Data records
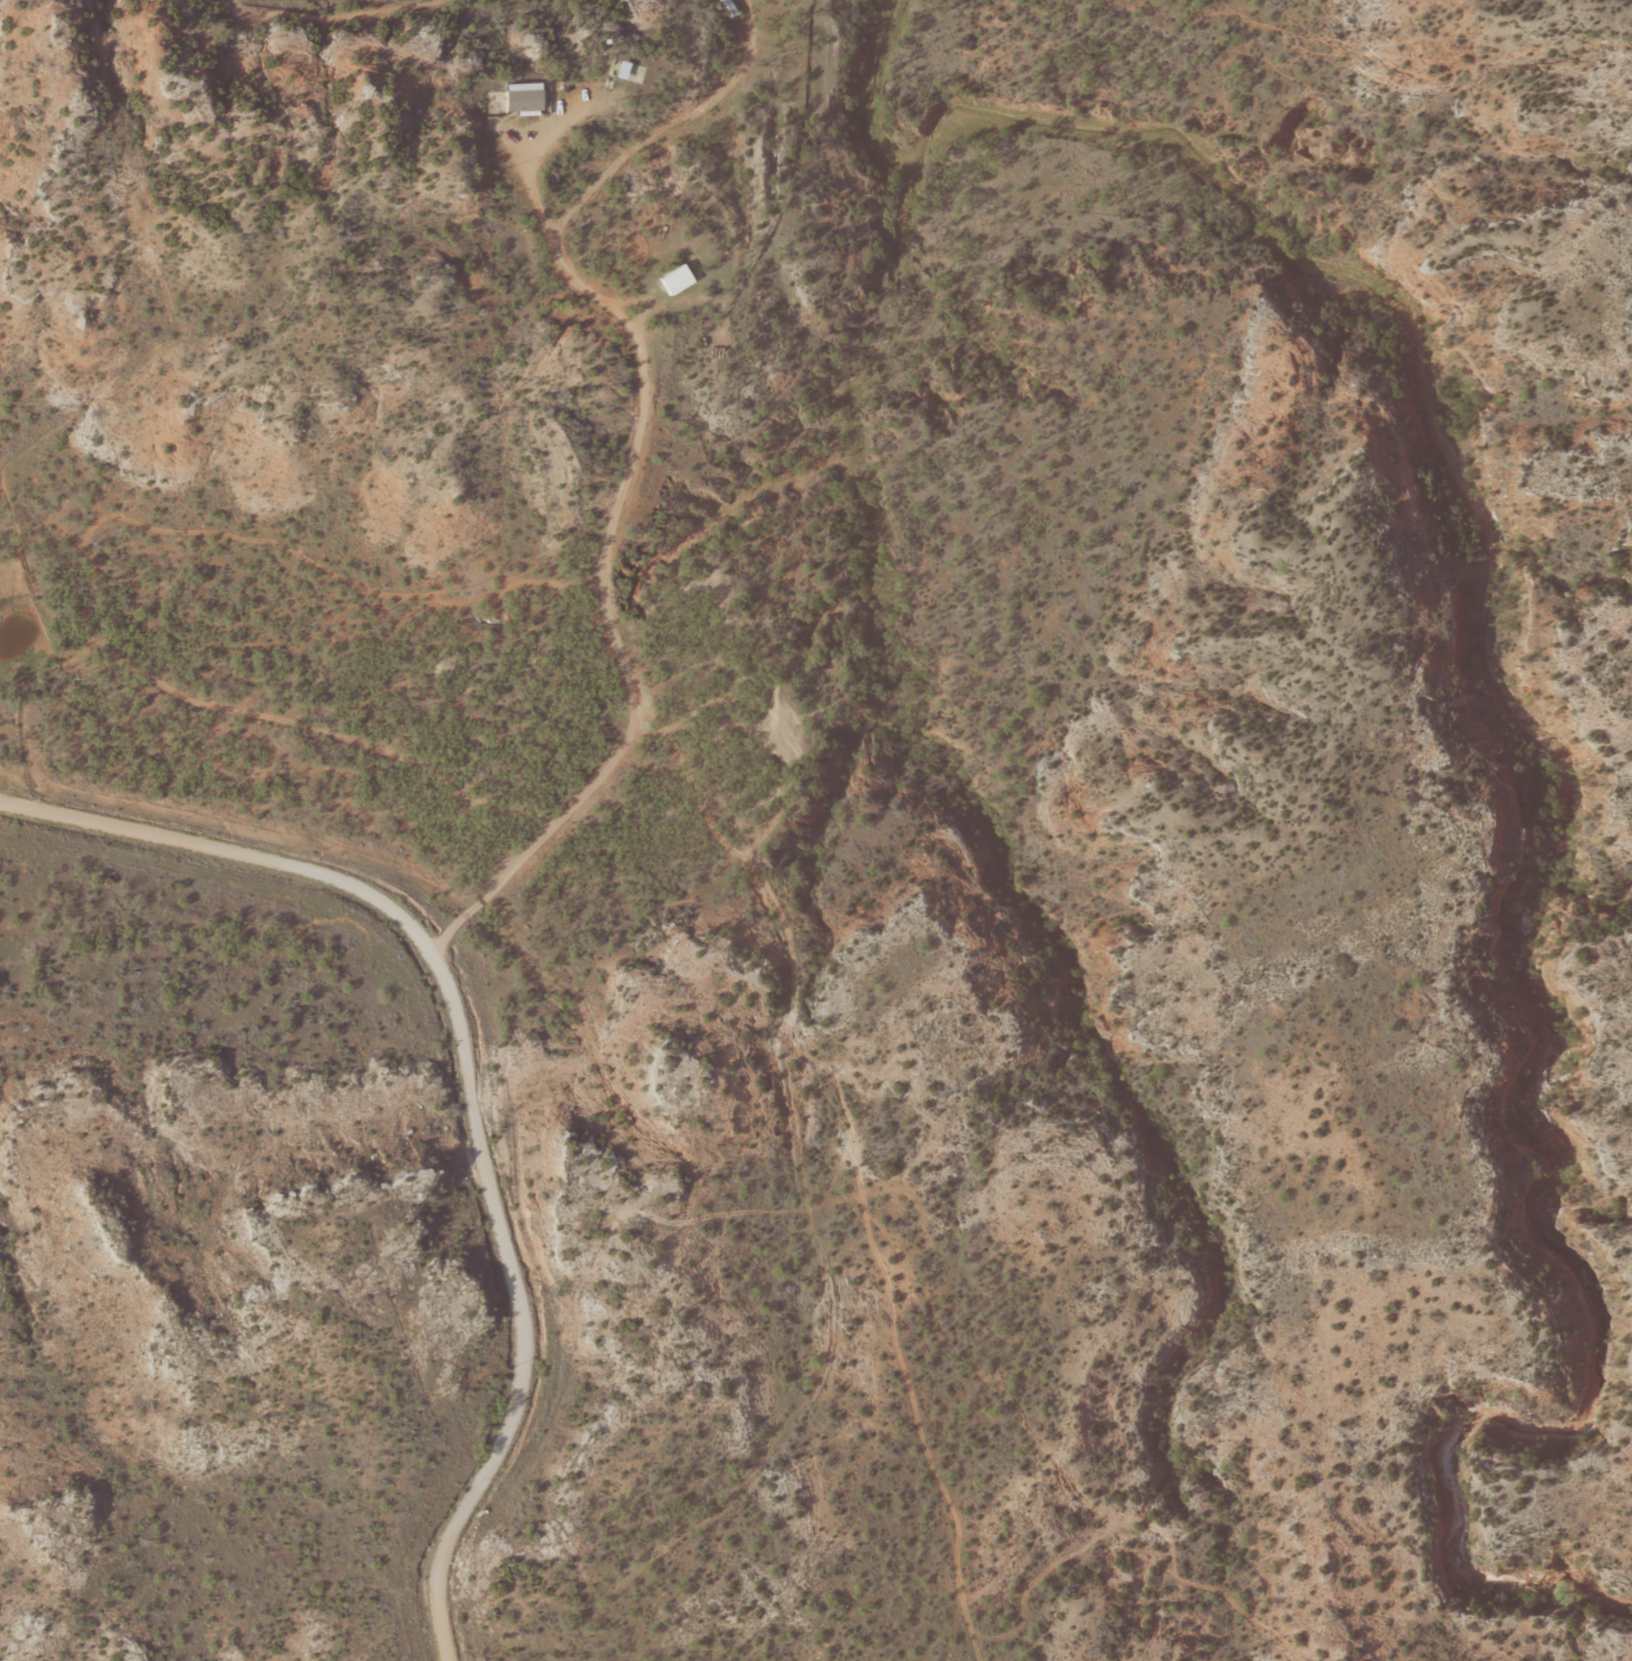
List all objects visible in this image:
building: (618, 71)
building: (521, 100)
road: (626, 367)
road: (340, 929)
road: (805, 1222)
road: (498, 1278)

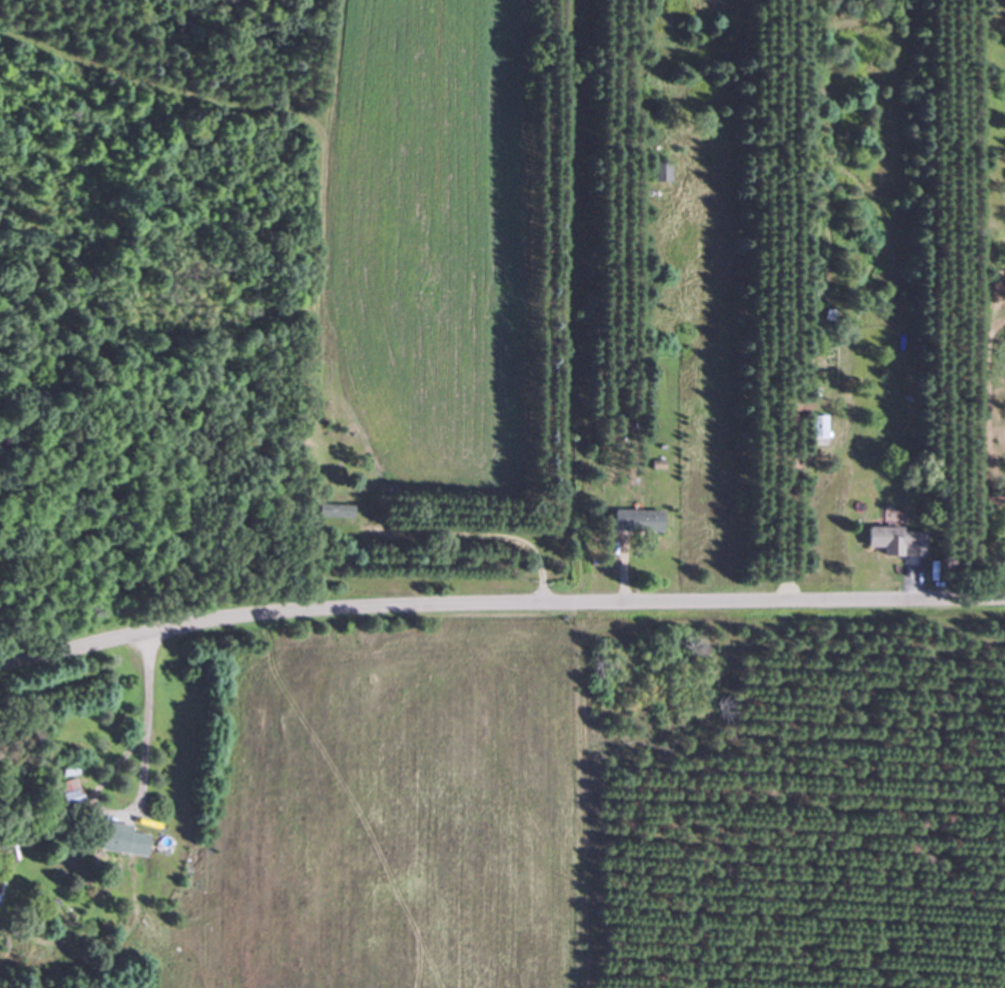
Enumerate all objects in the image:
building: (659, 171)
building: (813, 427)
building: (337, 512)
building: (634, 521)
building: (892, 541)
road: (499, 602)
road: (141, 723)
building: (117, 838)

● **Exercise description**: Give every record again word for word, pictures excluded.

● **Written response**:
List all objects visible in this image:
building: (618, 71)
building: (521, 100)
road: (626, 367)
road: (340, 929)
road: (805, 1222)
road: (498, 1278)

Enumerate all objects in the image:
building: (659, 171)
building: (813, 427)
building: (337, 512)
building: (634, 521)
building: (892, 541)
road: (499, 602)
road: (141, 723)
building: (117, 838)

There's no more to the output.